» Exercise data:
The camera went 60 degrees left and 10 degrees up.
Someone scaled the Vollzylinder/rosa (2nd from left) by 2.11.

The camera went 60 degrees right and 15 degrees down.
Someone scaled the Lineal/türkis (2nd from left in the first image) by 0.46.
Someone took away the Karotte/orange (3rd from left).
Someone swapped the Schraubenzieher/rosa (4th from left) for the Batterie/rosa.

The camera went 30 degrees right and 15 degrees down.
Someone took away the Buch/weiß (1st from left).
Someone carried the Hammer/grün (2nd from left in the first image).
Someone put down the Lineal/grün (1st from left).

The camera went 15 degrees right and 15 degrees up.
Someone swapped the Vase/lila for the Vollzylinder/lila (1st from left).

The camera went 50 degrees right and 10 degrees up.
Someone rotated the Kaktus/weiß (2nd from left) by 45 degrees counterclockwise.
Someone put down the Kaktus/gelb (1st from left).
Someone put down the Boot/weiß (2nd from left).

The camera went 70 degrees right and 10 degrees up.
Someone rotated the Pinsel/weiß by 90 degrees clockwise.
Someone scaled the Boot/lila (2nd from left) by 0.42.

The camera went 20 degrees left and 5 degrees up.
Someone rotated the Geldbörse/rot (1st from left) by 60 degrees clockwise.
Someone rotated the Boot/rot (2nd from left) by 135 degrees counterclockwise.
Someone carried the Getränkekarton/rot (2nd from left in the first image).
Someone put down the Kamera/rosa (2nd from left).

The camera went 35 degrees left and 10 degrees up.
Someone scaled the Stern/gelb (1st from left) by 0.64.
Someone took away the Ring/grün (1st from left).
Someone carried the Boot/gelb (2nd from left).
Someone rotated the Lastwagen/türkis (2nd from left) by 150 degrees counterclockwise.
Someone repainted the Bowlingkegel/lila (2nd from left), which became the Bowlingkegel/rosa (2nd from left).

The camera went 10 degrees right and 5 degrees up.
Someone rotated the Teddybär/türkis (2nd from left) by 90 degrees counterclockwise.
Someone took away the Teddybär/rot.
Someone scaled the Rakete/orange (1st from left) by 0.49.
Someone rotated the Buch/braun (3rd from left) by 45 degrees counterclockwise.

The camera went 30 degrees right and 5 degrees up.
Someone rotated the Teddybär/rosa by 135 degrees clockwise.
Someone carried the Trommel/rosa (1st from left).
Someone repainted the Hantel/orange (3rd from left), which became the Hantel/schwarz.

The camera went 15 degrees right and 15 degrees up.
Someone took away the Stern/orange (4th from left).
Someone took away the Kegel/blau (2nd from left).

» Exercise: Retype the entire listing exactly.

» Solution for this problem:
The camera went 60 degrees left and 10 degrees up.
Someone scaled the Vollzylinder/rosa (2nd from left) by 2.11.

The camera went 60 degrees right and 15 degrees down.
Someone scaled the Lineal/türkis (2nd from left in the first image) by 0.46.
Someone took away the Karotte/orange (3rd from left).
Someone swapped the Schraubenzieher/rosa (4th from left) for the Batterie/rosa.

The camera went 30 degrees right and 15 degrees down.
Someone took away the Buch/weiß (1st from left).
Someone carried the Hammer/grün (2nd from left in the first image).
Someone put down the Lineal/grün (1st from left).

The camera went 15 degrees right and 15 degrees up.
Someone swapped the Vase/lila for the Vollzylinder/lila (1st from left).

The camera went 50 degrees right and 10 degrees up.
Someone rotated the Kaktus/weiß (2nd from left) by 45 degrees counterclockwise.
Someone put down the Kaktus/gelb (1st from left).
Someone put down the Boot/weiß (2nd from left).

The camera went 70 degrees right and 10 degrees up.
Someone rotated the Pinsel/weiß by 90 degrees clockwise.
Someone scaled the Boot/lila (2nd from left) by 0.42.

The camera went 20 degrees left and 5 degrees up.
Someone rotated the Geldbörse/rot (1st from left) by 60 degrees clockwise.
Someone rotated the Boot/rot (2nd from left) by 135 degrees counterclockwise.
Someone carried the Getränkekarton/rot (2nd from left in the first image).
Someone put down the Kamera/rosa (2nd from left).

The camera went 35 degrees left and 10 degrees up.
Someone scaled the Stern/gelb (1st from left) by 0.64.
Someone took away the Ring/grün (1st from left).
Someone carried the Boot/gelb (2nd from left).
Someone rotated the Lastwagen/türkis (2nd from left) by 150 degrees counterclockwise.
Someone repainted the Bowlingkegel/lila (2nd from left), which became the Bowlingkegel/rosa (2nd from left).

The camera went 10 degrees right and 5 degrees up.
Someone rotated the Teddybär/türkis (2nd from left) by 90 degrees counterclockwise.
Someone took away the Teddybär/rot.
Someone scaled the Rakete/orange (1st from left) by 0.49.
Someone rotated the Buch/braun (3rd from left) by 45 degrees counterclockwise.

The camera went 30 degrees right and 5 degrees up.
Someone rotated the Teddybär/rosa by 135 degrees clockwise.
Someone carried the Trommel/rosa (1st from left).
Someone repainted the Hantel/orange (3rd from left), which became the Hantel/schwarz.

The camera went 15 degrees right and 15 degrees up.
Someone took away the Stern/orange (4th from left).
Someone took away the Kegel/blau (2nd from left).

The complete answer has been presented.